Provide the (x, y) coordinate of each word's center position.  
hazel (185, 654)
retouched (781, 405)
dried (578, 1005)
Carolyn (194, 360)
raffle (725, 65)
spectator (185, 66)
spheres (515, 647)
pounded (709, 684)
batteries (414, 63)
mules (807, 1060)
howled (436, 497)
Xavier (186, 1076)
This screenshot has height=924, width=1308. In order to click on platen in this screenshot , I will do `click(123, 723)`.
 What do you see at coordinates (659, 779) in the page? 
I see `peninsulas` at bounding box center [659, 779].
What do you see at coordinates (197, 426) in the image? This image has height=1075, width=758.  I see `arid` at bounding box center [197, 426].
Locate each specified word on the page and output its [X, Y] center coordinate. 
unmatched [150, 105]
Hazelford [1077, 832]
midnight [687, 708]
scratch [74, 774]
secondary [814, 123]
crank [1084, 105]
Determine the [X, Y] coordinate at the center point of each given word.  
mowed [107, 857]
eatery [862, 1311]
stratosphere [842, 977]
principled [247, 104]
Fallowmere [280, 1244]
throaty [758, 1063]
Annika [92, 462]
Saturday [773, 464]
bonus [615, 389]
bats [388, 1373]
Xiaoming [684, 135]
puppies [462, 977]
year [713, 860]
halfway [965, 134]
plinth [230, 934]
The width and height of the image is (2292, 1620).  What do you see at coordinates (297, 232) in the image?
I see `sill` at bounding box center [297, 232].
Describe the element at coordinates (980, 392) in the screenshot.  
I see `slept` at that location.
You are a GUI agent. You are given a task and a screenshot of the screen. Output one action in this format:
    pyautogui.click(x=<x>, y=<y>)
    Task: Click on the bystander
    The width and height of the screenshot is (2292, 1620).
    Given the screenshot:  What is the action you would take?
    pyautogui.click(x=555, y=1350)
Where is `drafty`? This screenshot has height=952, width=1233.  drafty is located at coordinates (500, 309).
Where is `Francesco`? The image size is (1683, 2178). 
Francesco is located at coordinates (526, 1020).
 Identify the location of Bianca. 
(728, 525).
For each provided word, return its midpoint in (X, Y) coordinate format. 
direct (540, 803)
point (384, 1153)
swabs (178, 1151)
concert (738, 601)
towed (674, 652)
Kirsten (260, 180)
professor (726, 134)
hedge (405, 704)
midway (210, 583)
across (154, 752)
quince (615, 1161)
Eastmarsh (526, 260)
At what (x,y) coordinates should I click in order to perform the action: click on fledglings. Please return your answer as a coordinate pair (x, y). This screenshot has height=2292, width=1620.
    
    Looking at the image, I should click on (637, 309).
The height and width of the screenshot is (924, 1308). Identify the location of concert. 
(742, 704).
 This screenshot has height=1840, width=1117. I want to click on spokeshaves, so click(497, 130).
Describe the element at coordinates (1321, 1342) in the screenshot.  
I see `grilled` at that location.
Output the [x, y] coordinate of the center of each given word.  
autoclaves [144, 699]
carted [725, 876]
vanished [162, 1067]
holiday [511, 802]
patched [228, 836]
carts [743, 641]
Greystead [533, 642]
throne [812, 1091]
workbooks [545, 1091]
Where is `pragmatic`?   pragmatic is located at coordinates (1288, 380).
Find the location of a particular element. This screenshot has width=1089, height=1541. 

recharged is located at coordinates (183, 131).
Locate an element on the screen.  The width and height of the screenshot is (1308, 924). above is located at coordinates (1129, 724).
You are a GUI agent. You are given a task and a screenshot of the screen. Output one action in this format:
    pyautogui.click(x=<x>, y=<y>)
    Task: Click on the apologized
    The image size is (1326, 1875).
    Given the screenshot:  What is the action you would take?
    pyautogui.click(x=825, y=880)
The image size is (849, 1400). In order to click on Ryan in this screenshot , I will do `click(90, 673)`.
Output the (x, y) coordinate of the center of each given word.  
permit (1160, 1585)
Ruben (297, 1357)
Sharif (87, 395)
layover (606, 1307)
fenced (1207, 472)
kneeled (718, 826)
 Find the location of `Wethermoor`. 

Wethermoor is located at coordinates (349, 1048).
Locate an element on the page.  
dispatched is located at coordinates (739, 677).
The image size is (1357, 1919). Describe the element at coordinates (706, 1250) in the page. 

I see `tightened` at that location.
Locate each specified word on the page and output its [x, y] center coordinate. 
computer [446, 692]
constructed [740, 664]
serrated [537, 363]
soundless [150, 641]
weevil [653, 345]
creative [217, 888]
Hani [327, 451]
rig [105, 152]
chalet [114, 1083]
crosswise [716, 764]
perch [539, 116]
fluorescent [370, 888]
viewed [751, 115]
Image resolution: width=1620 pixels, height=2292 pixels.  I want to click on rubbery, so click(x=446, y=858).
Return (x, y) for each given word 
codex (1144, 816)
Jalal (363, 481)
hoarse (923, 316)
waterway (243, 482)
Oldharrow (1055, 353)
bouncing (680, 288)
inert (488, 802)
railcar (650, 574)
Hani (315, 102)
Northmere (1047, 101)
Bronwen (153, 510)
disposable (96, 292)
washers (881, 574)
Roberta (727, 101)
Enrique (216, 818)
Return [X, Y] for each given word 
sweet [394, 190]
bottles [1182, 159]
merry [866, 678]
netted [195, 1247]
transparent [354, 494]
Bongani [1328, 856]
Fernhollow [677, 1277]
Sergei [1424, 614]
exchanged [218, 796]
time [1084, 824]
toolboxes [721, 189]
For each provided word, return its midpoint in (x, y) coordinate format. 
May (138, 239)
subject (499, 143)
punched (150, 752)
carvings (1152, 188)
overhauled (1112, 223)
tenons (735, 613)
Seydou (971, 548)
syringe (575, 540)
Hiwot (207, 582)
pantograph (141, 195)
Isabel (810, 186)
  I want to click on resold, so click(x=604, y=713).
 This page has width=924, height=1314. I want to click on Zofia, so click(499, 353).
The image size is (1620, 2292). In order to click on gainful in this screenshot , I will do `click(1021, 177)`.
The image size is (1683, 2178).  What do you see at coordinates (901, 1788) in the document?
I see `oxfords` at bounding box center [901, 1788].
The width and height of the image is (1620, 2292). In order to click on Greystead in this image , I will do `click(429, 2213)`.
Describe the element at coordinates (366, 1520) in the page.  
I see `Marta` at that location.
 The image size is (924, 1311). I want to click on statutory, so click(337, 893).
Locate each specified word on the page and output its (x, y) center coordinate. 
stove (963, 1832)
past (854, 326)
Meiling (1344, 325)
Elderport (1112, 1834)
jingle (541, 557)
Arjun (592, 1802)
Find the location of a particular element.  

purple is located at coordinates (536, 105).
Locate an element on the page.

--------------------------------------------------

_Task brief_.
Set out as a Markdown table, with columns Row and Line, the items above from the line containing "Roberta (727, 101)" through the line containing "The image size is (1620, 2292).". Number each row and skip any blank lines.

_Finished answer_.
| Row | Line |
|---|---|
| 1 | Roberta (727, 101) |
| 2 | Enrique (216, 818) |
| 3 | Return [X, Y] for each given word  |
| 4 | sweet [394, 190] |
| 5 | bottles [1182, 159] |
| 6 | merry [866, 678] |
| 7 | netted [195, 1247] |
| 8 | transparent [354, 494] |
| 9 | Bongani [1328, 856] |
| 10 | Fernhollow [677, 1277] |
| 11 | Sergei [1424, 614] |
| 12 | exchanged [218, 796] |
| 13 | time [1084, 824] |
| 14 | toolboxes [721, 189] |
| 15 | For each provided word, return its midpoint in (x, y) coordinate format.  |
| 16 | May (138, 239) |
| 17 | subject (499, 143) |
| 18 | punched (150, 752) |
| 19 | carvings (1152, 188) |
| 20 | overhauled (1112, 223) |
| 21 | tenons (735, 613) |
| 22 | Seydou (971, 548) |
| 23 | syringe (575, 540) |
| 24 | Hiwot (207, 582) |
| 25 | pantograph (141, 195) |
| 26 | Isabel (810, 186) |
| 27 |   I want to click on resold, so click(x=604, y=713). |
| 28 |  This page has width=924, height=1314. I want to click on Zofia, so click(499, 353). |
| 29 | The image size is (1620, 2292). In order to click on gainful in this screenshot , I will do `click(1021, 177)`. |